Reproduce without change the lines in the material below that run from the one with "green rolling pin: 3 -> 5" to the end, and nothing more.

■ **SOURCE MATERIAL**:
--*--
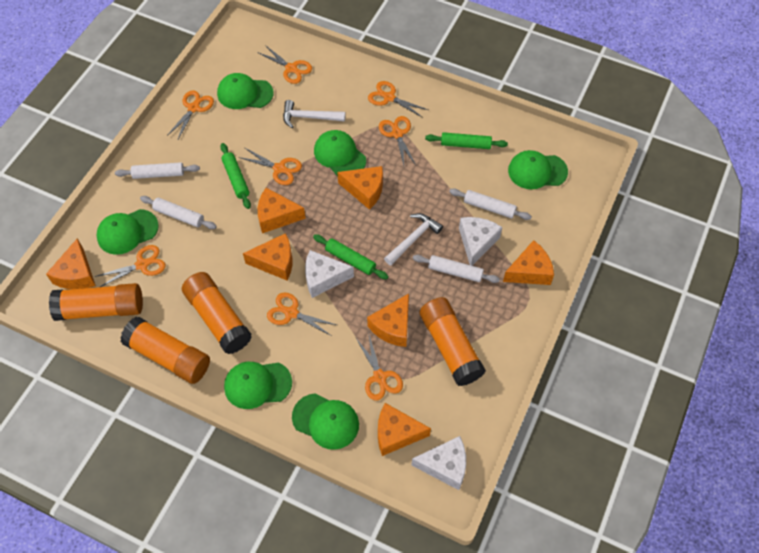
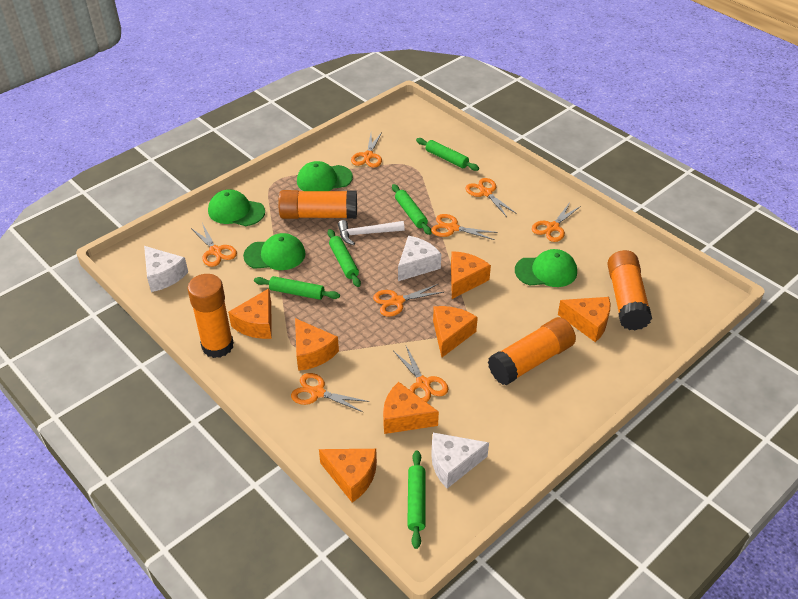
green cap: 6 -> 4
green rolling pin: 3 -> 5
white hammer: 2 -> 1
white rolling pin: 4 -> 0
--*--
■ **EXERCISE RESULT**:
green rolling pin: 3 -> 5
white hammer: 2 -> 1
white rolling pin: 4 -> 0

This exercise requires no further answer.